■ **Problem to solve**
Without including any pictures, retype exactly the lines from the top of the records through the line containing "degrees clockwise |", that final line included.

-------------------------

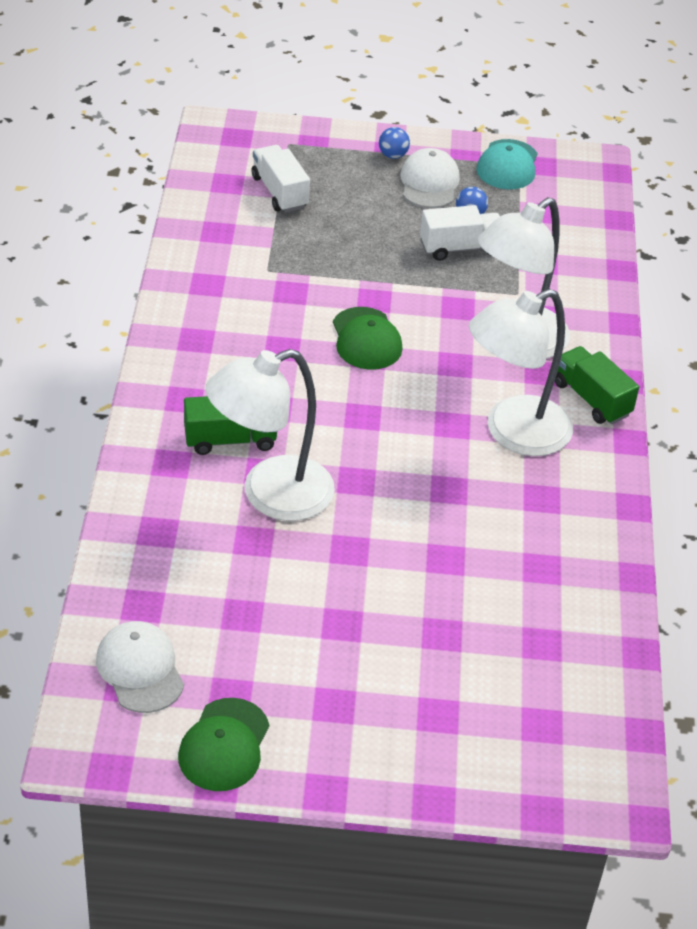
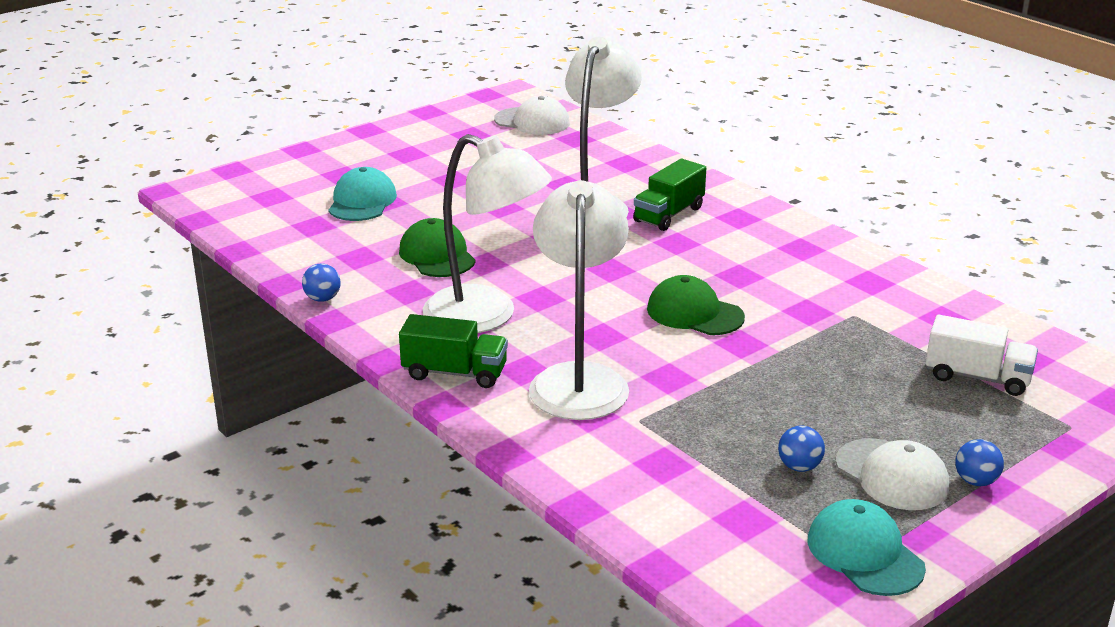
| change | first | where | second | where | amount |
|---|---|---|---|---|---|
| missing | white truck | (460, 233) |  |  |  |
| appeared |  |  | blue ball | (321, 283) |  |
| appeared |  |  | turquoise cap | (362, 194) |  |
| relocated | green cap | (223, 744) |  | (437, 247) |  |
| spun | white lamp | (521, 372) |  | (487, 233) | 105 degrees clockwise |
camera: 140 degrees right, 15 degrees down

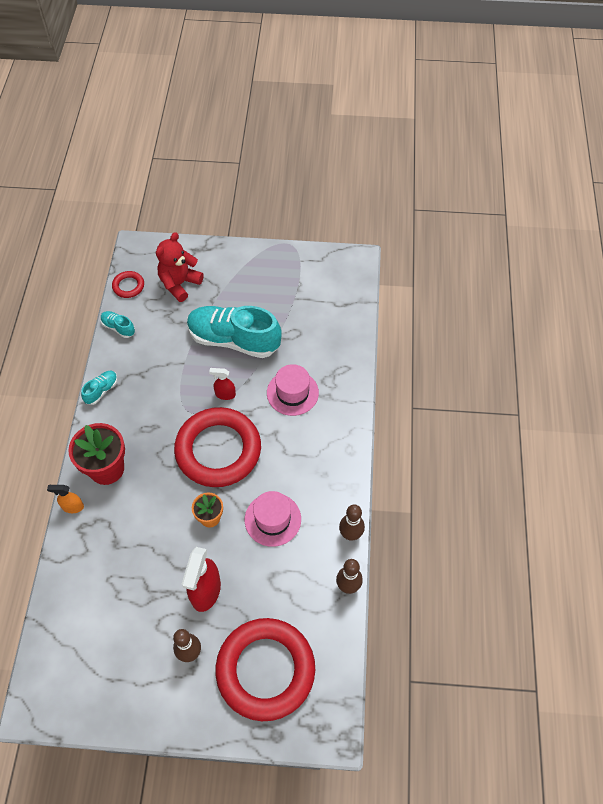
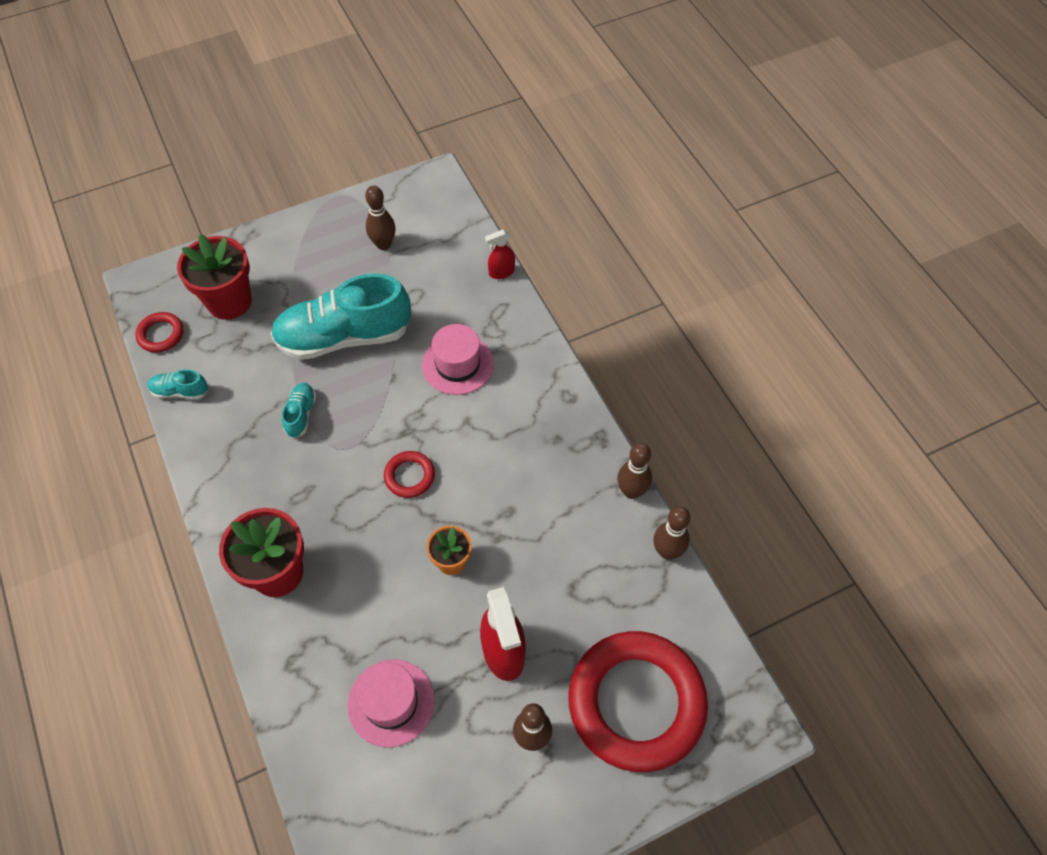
| change | first | where | second | where | amount |
|---|---|---|---|---|---|
| missing | orange spray bottle | (65, 499) |  |  |  |
| appeared |  |  | brown bowling pin | (380, 218) |  |
| relocated | turquoise shoe | (99, 388) |  | (299, 410) |  |
| relocated | red spray bottle | (222, 384) |  | (500, 254) |  |
| relocated | pink hat | (273, 519) |  | (391, 703) |  |
| exchanged | red teddy bear | (180, 267) | red flower pot | (214, 277) |  |
| size | red ring | (217, 447) |  | (409, 474) | x0.42 |
camera: 30 degrees left, 0 degrees up

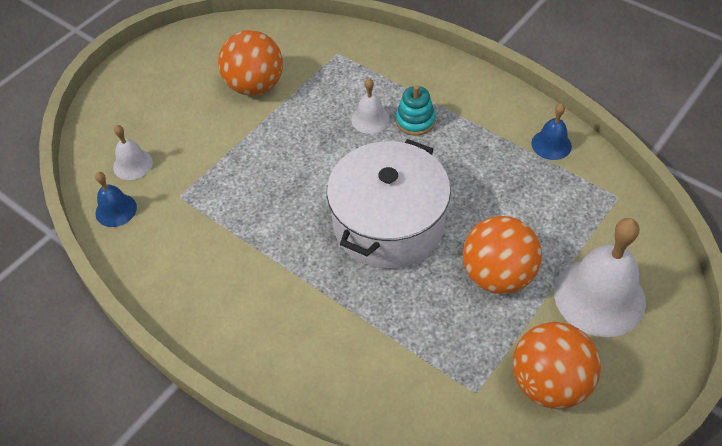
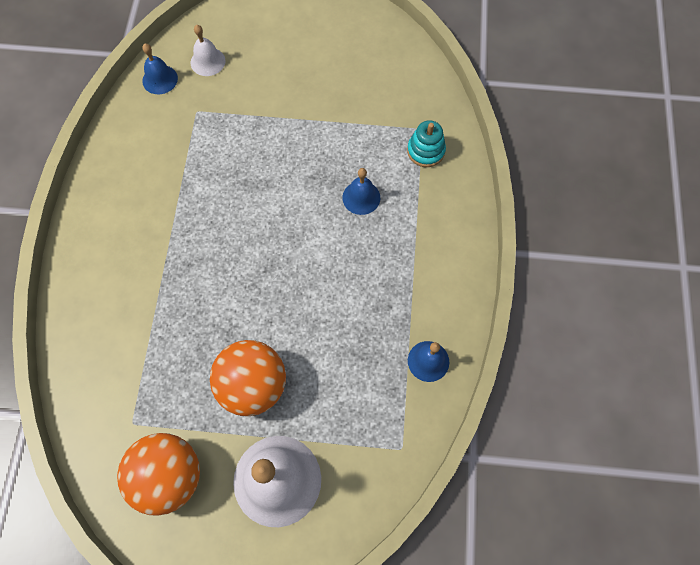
| change | first | where | second | where | amount |
|---|---|---|---|---|---|
| missing | orange ball | (250, 63) |  |  |  |
| missing | white pot | (389, 204) |  |  |  |
| relocated | turquoise stacking toy | (415, 110) |  | (426, 143) |  |
| colour | white bell | (370, 106) | blue bell | (361, 191) |  |
camera: 55 degrees right, 15 degrees up

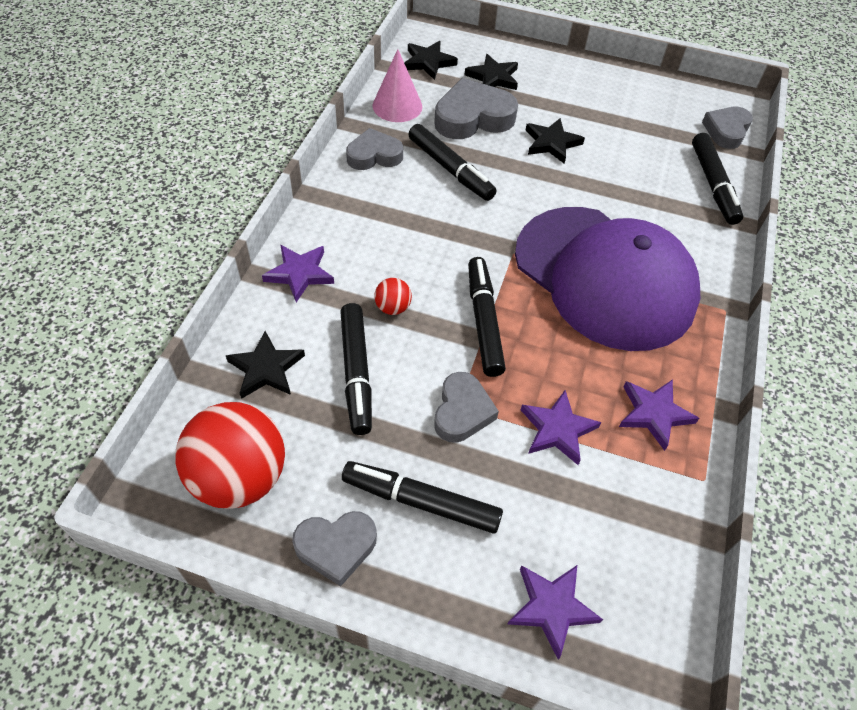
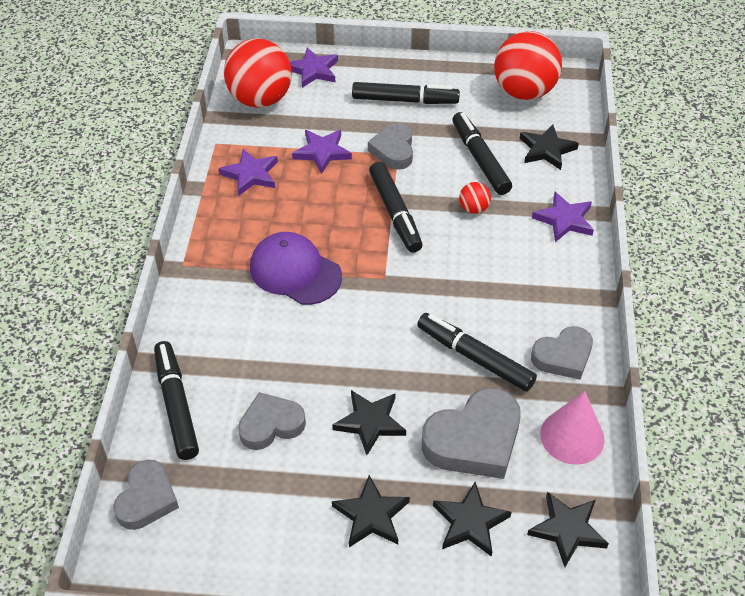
| change | first | where | second | where | amount |
|---|---|---|---|---|---|
| appeared |  |  | red ball | (258, 73) |  |
| appeared |  |  | black star | (371, 511) |  |
| relocated | grey heart | (334, 549) |  | (272, 421) |  |
| size | purple cap | (607, 279) |  | (296, 268) | x0.53 |
camera: 170 degrees right, 5 degrees down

-------------------------

■ **Response area**
| change | first | where | second | where | amount |
|---|---|---|---|---|---|
| missing | white truck | (460, 233) |  |  |  |
| appeared |  |  | blue ball | (321, 283) |  |
| appeared |  |  | turquoise cap | (362, 194) |  |
| relocated | green cap | (223, 744) |  | (437, 247) |  |
| spun | white lamp | (521, 372) |  | (487, 233) | 105 degrees clockwise |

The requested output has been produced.